Excerpts from a dataset:
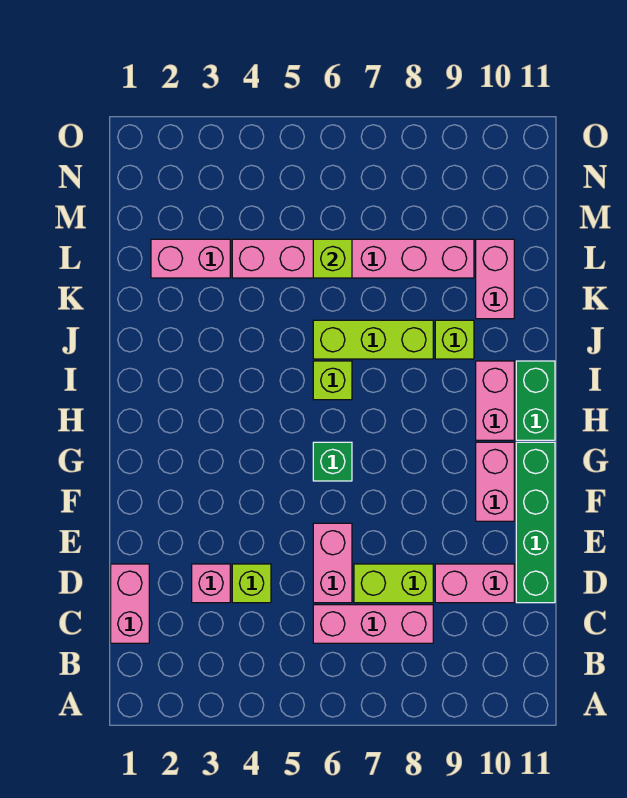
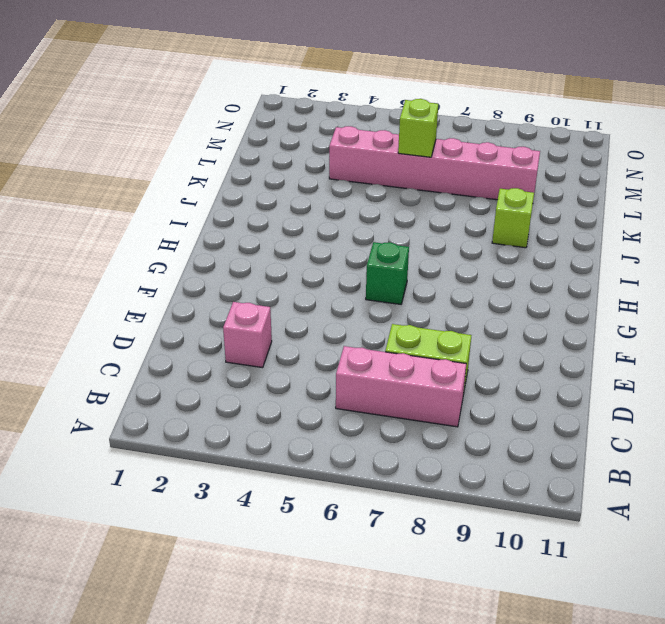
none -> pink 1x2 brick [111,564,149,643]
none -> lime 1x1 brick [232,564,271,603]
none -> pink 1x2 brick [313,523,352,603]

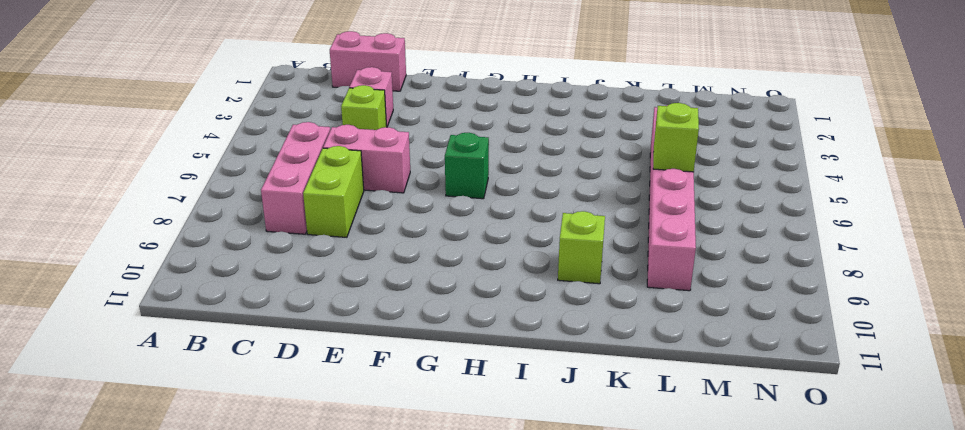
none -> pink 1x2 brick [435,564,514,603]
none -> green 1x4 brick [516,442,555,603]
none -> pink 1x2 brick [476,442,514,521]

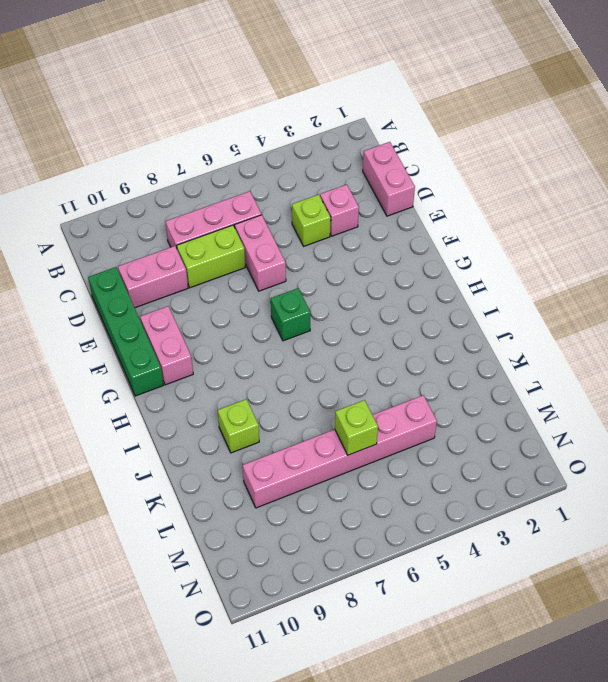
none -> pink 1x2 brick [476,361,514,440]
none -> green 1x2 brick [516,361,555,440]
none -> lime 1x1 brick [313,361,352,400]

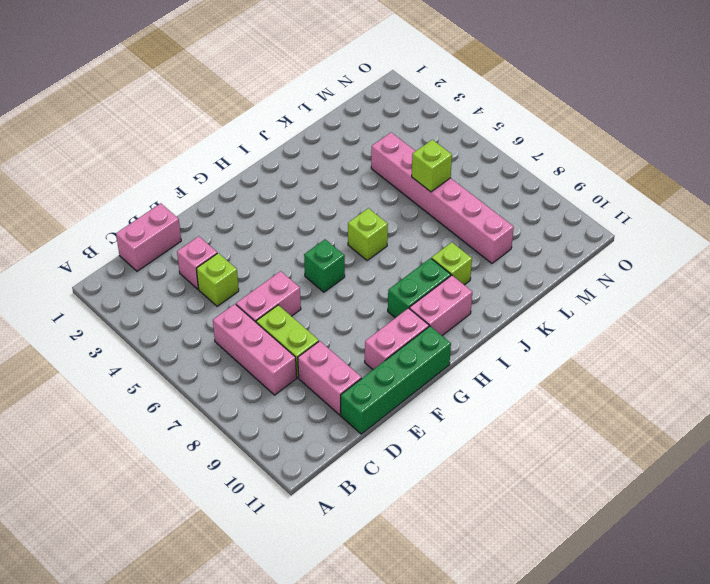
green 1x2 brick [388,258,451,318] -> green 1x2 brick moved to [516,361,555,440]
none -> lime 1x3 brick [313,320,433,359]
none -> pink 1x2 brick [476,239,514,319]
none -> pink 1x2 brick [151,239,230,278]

What is required:
Exactly the lines from the top of the entries through the line with "none -> green 1x2 brick [516,361,555,440]", inclusive, must be given again, with every picture omitted.

Response to the exercise:
none -> pink 1x2 brick [111,564,149,643]
none -> lime 1x1 brick [232,564,271,603]
none -> pink 1x2 brick [313,523,352,603]

none -> pink 1x2 brick [435,564,514,603]
none -> green 1x4 brick [516,442,555,603]
none -> pink 1x2 brick [476,442,514,521]

none -> pink 1x2 brick [476,361,514,440]
none -> green 1x2 brick [516,361,555,440]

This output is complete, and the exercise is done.